== Segment start ==

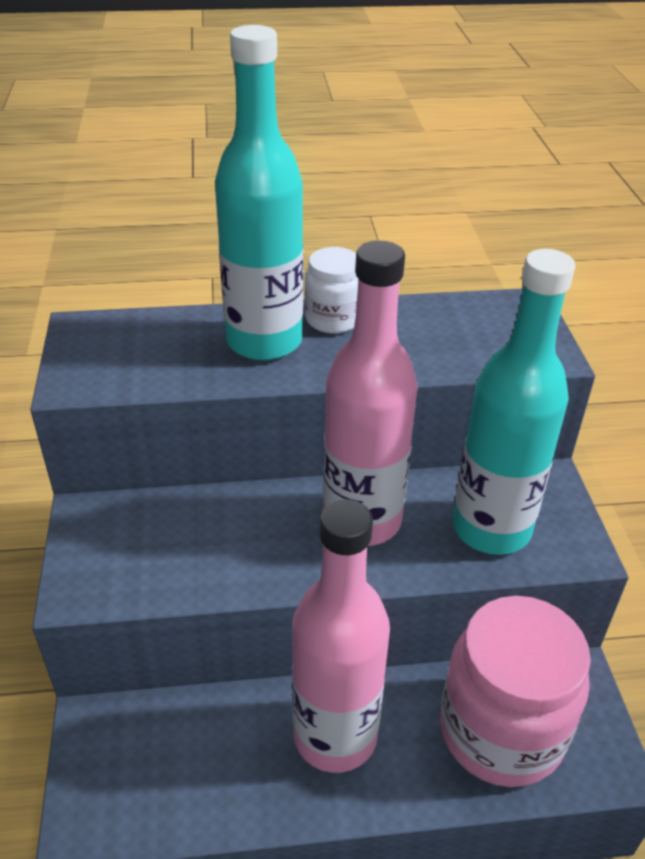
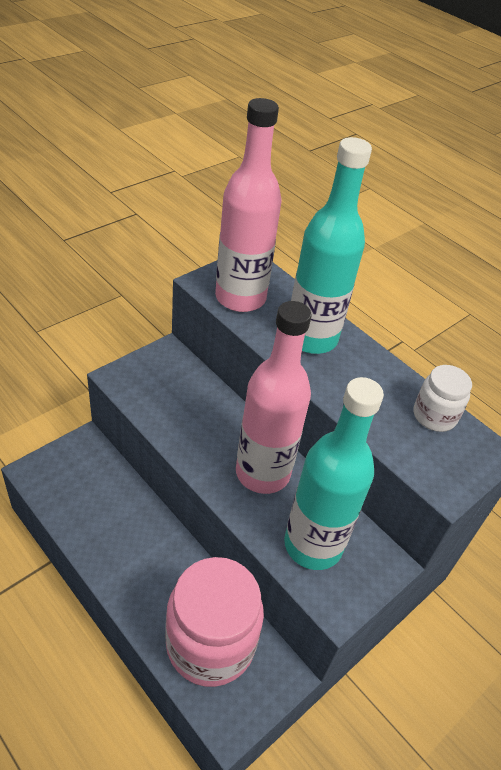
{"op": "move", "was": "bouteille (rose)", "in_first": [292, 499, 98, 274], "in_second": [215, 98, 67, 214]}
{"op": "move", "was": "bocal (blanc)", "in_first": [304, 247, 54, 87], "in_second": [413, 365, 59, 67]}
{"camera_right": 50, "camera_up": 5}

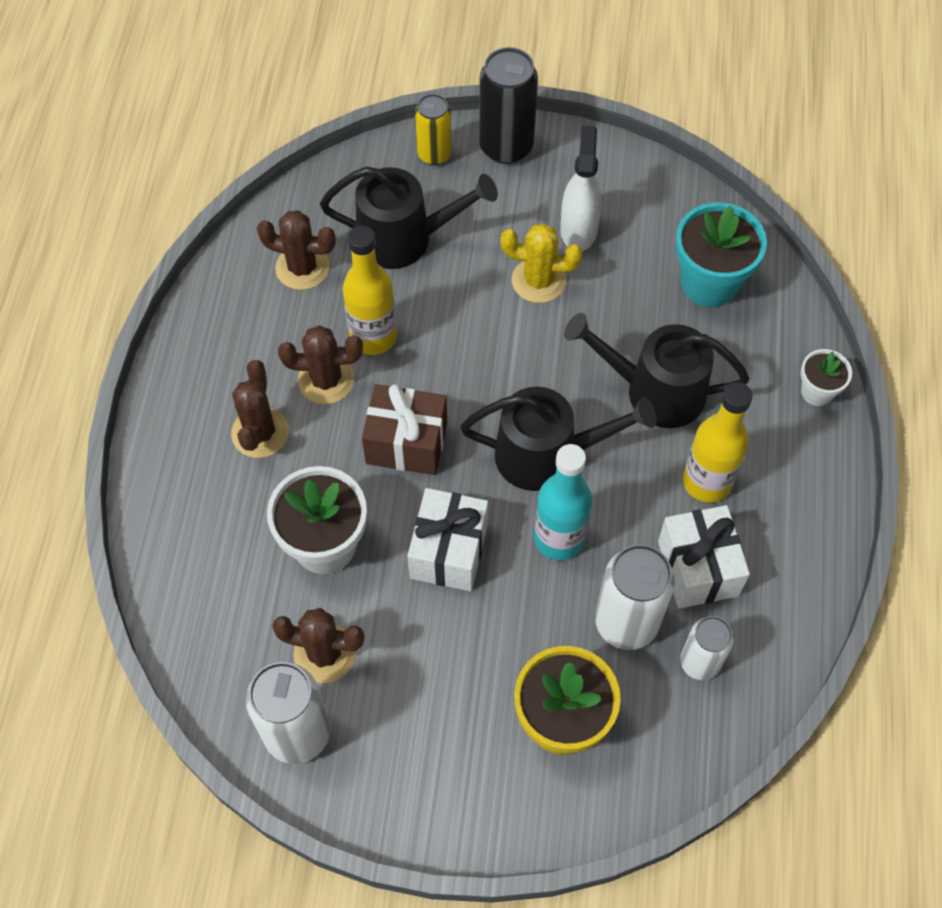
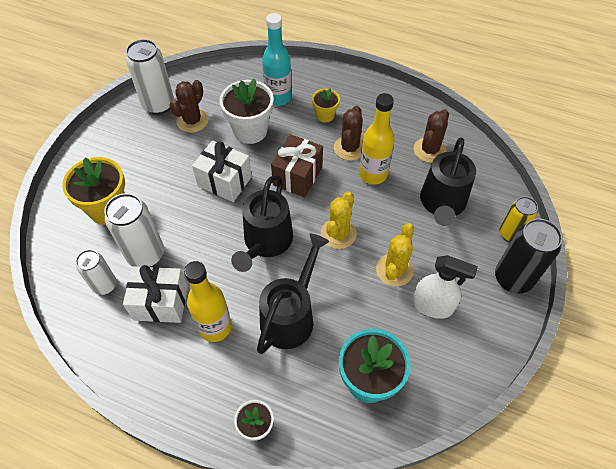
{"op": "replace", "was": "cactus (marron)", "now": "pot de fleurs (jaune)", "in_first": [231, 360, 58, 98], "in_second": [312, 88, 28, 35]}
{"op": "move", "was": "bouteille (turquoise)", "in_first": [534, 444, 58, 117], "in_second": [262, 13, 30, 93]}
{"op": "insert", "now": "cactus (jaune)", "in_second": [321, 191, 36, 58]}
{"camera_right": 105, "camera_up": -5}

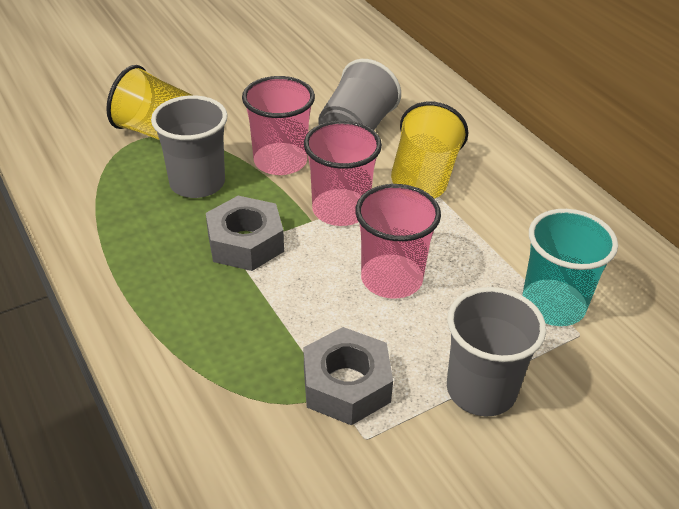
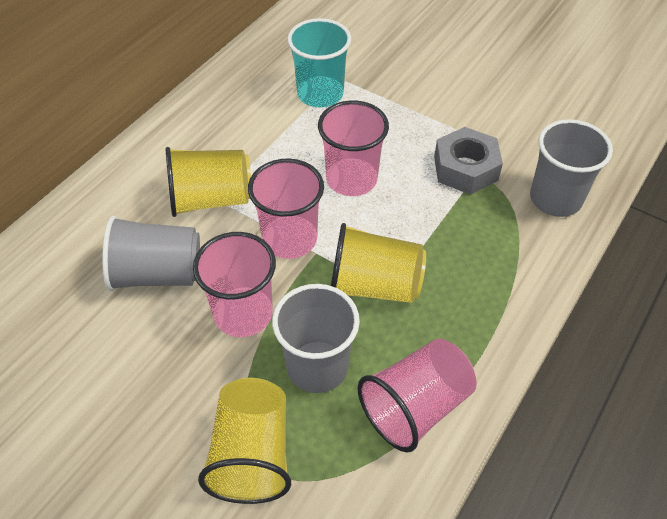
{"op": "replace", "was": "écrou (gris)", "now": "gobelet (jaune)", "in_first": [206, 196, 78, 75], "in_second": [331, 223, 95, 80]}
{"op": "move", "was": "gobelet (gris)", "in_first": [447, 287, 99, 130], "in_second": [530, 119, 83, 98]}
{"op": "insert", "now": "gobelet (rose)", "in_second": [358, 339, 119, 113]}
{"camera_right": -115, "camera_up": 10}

== Segment end ==

Brief:
Although the records contain pictures, transcribe only their text, exactly as written.

Answer to this exercise:
{"op": "move", "was": "bouteille (rose)", "in_first": [292, 499, 98, 274], "in_second": [215, 98, 67, 214]}
{"op": "move", "was": "bocal (blanc)", "in_first": [304, 247, 54, 87], "in_second": [413, 365, 59, 67]}
{"camera_right": 50, "camera_up": 5}

{"op": "replace", "was": "cactus (marron)", "now": "pot de fleurs (jaune)", "in_first": [231, 360, 58, 98], "in_second": [312, 88, 28, 35]}
{"op": "move", "was": "bouteille (turquoise)", "in_first": [534, 444, 58, 117], "in_second": [262, 13, 30, 93]}
{"op": "insert", "now": "cactus (jaune)", "in_second": [321, 191, 36, 58]}
{"camera_right": 105, "camera_up": -5}

{"op": "replace", "was": "écrou (gris)", "now": "gobelet (jaune)", "in_first": [206, 196, 78, 75], "in_second": [331, 223, 95, 80]}
{"op": "move", "was": "gobelet (gris)", "in_first": [447, 287, 99, 130], "in_second": [530, 119, 83, 98]}
{"op": "insert", "now": "gobelet (rose)", "in_second": [358, 339, 119, 113]}
{"camera_right": -115, "camera_up": 10}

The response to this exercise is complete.